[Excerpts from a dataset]

○ ○ ○ ○

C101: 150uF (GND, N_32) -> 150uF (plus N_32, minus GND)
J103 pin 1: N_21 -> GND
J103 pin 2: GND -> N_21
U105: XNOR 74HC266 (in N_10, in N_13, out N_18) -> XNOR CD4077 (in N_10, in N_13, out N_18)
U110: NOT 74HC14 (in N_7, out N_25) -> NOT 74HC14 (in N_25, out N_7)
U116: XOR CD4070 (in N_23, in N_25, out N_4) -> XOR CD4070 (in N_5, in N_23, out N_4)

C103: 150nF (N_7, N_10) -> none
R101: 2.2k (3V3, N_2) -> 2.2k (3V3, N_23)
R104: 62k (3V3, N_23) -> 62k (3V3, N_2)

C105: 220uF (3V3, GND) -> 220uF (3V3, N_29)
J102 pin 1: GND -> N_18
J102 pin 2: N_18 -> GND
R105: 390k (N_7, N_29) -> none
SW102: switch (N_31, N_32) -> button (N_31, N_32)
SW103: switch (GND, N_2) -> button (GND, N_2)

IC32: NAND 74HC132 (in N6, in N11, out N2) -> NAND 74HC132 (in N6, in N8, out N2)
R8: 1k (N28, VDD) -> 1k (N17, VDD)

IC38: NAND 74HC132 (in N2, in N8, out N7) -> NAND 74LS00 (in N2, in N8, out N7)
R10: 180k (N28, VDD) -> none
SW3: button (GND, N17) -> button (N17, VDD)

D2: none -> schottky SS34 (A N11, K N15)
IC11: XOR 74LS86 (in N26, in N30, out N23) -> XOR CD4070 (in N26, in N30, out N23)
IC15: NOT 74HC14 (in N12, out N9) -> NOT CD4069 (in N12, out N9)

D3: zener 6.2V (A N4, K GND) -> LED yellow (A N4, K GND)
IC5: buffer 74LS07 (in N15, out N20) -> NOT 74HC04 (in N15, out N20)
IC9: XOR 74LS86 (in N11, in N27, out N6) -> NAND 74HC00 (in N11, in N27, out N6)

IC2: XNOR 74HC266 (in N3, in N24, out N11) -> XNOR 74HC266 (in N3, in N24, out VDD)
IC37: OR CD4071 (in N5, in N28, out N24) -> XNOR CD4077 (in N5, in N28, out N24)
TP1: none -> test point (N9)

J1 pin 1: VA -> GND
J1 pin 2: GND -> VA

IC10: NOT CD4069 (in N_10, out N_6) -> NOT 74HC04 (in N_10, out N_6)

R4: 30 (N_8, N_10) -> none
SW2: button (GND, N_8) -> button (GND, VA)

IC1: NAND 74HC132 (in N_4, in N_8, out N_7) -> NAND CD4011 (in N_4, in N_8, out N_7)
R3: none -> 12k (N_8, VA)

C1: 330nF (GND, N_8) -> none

○ ○ ○ ○

**Activity:** Make an exact copy of every line in the data.

**Response to the task:**
C101: 150uF (GND, N_32) -> 150uF (plus N_32, minus GND)
J103 pin 1: N_21 -> GND
J103 pin 2: GND -> N_21
U105: XNOR 74HC266 (in N_10, in N_13, out N_18) -> XNOR CD4077 (in N_10, in N_13, out N_18)
U110: NOT 74HC14 (in N_7, out N_25) -> NOT 74HC14 (in N_25, out N_7)
U116: XOR CD4070 (in N_23, in N_25, out N_4) -> XOR CD4070 (in N_5, in N_23, out N_4)

C103: 150nF (N_7, N_10) -> none
R101: 2.2k (3V3, N_2) -> 2.2k (3V3, N_23)
R104: 62k (3V3, N_23) -> 62k (3V3, N_2)

C105: 220uF (3V3, GND) -> 220uF (3V3, N_29)
J102 pin 1: GND -> N_18
J102 pin 2: N_18 -> GND
R105: 390k (N_7, N_29) -> none
SW102: switch (N_31, N_32) -> button (N_31, N_32)
SW103: switch (GND, N_2) -> button (GND, N_2)

IC32: NAND 74HC132 (in N6, in N11, out N2) -> NAND 74HC132 (in N6, in N8, out N2)
R8: 1k (N28, VDD) -> 1k (N17, VDD)

IC38: NAND 74HC132 (in N2, in N8, out N7) -> NAND 74LS00 (in N2, in N8, out N7)
R10: 180k (N28, VDD) -> none
SW3: button (GND, N17) -> button (N17, VDD)

D2: none -> schottky SS34 (A N11, K N15)
IC11: XOR 74LS86 (in N26, in N30, out N23) -> XOR CD4070 (in N26, in N30, out N23)
IC15: NOT 74HC14 (in N12, out N9) -> NOT CD4069 (in N12, out N9)

D3: zener 6.2V (A N4, K GND) -> LED yellow (A N4, K GND)
IC5: buffer 74LS07 (in N15, out N20) -> NOT 74HC04 (in N15, out N20)
IC9: XOR 74LS86 (in N11, in N27, out N6) -> NAND 74HC00 (in N11, in N27, out N6)

IC2: XNOR 74HC266 (in N3, in N24, out N11) -> XNOR 74HC266 (in N3, in N24, out VDD)
IC37: OR CD4071 (in N5, in N28, out N24) -> XNOR CD4077 (in N5, in N28, out N24)
TP1: none -> test point (N9)

J1 pin 1: VA -> GND
J1 pin 2: GND -> VA

IC10: NOT CD4069 (in N_10, out N_6) -> NOT 74HC04 (in N_10, out N_6)

R4: 30 (N_8, N_10) -> none
SW2: button (GND, N_8) -> button (GND, VA)

IC1: NAND 74HC132 (in N_4, in N_8, out N_7) -> NAND CD4011 (in N_4, in N_8, out N_7)
R3: none -> 12k (N_8, VA)

C1: 330nF (GND, N_8) -> none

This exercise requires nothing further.